■ YOUR INSTRUCTIONS ■
Would you repeat the data below exactly, taking out the images?

■ INFORMATION SHOWN ■
------------------------------------------------

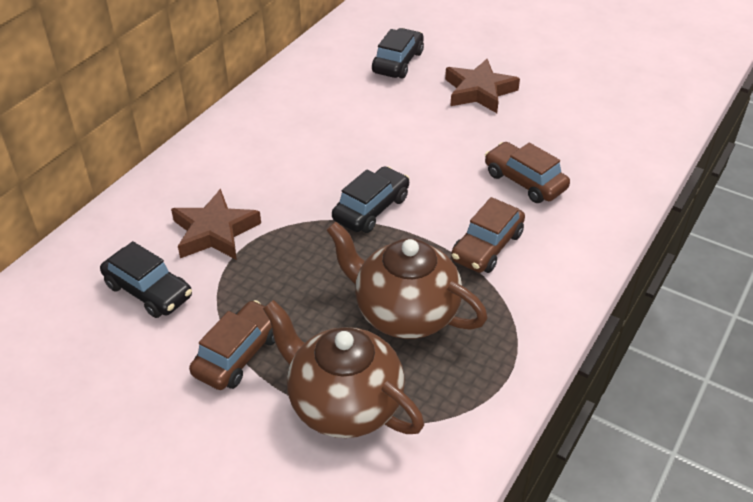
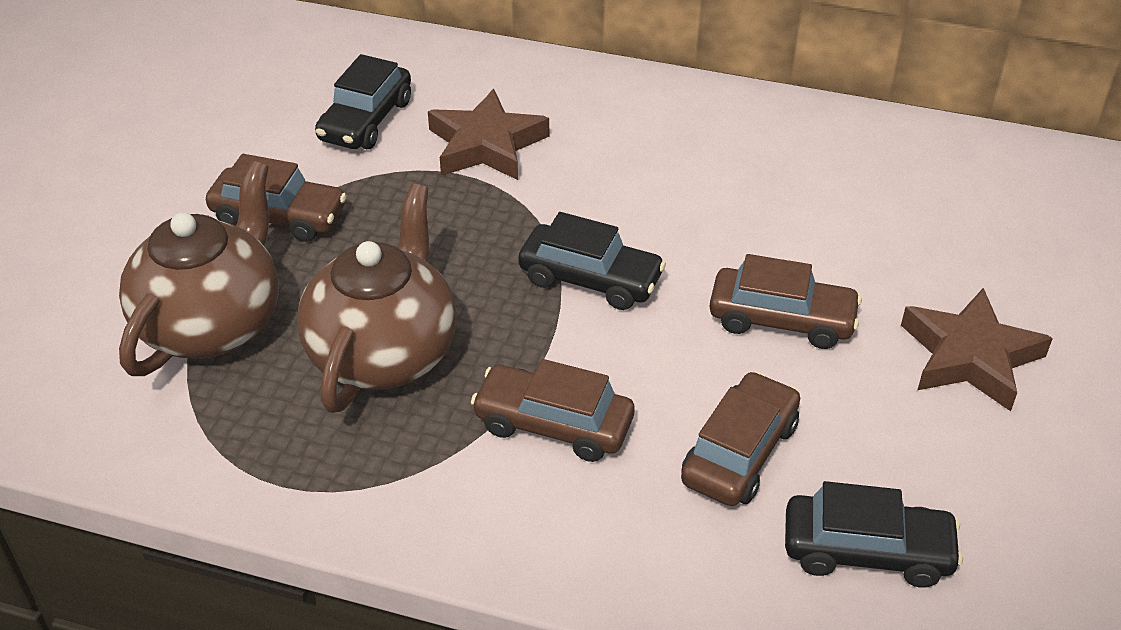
camera: 75 degrees right, 0 degrees up
(398, 62) = (987, 239): black car -> black car (867, 551)
(432, 144) = (781, 319): none -> brown car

------------------------------------------------

■ EXERCISE OUTPUT ■
camera: 75 degrees right, 0 degrees up
(398, 62) = (987, 239): black car -> black car (867, 551)
(432, 144) = (781, 319): none -> brown car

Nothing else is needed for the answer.